→ **DIRECTIONS**:
Copy out the entire listing below exactly, but without its pictures.

→ **DATASET EXCERPT**:
------------------------------------------------------------------------

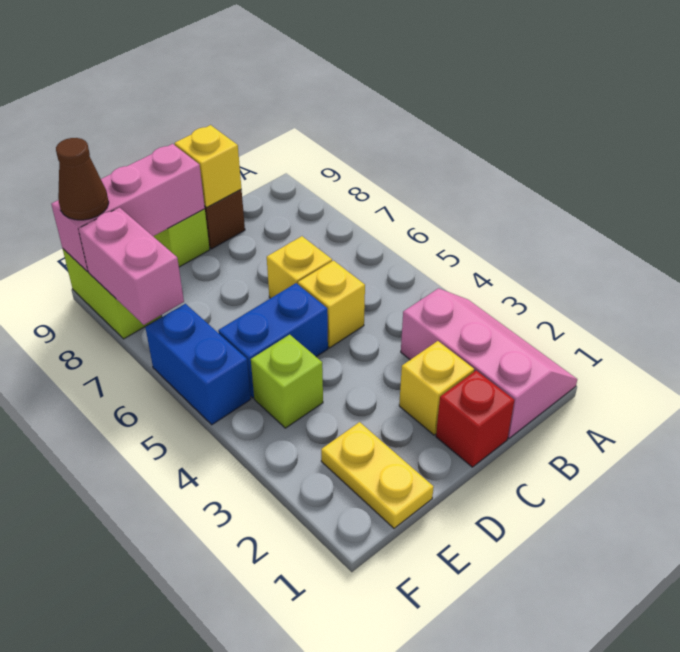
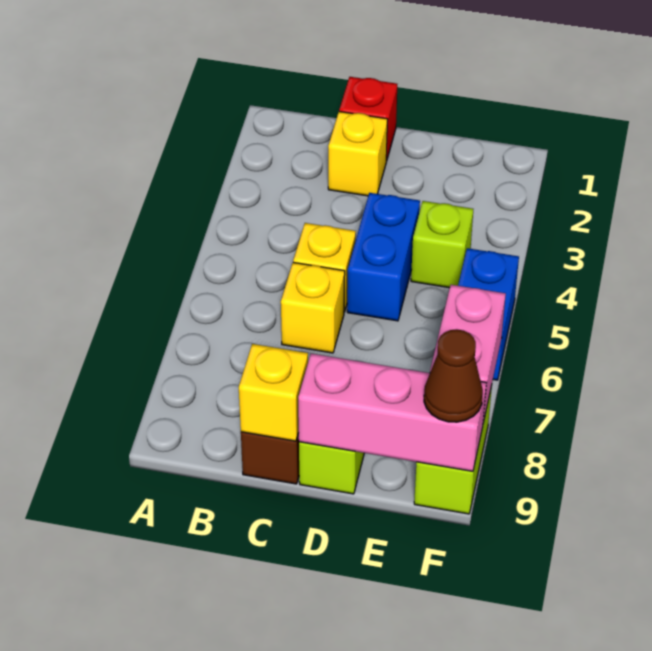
pink slope A1:B3 level 1 top B -> none
blue brick D5:E5 level 1 -> blue brick D4:D5 level 1
yellow plate E1:E2 level 1 -> none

------------------------------------------------------------------------

→ **EXERCISE OUTPUT**:
pink slope A1:B3 level 1 top B -> none
blue brick D5:E5 level 1 -> blue brick D4:D5 level 1
yellow plate E1:E2 level 1 -> none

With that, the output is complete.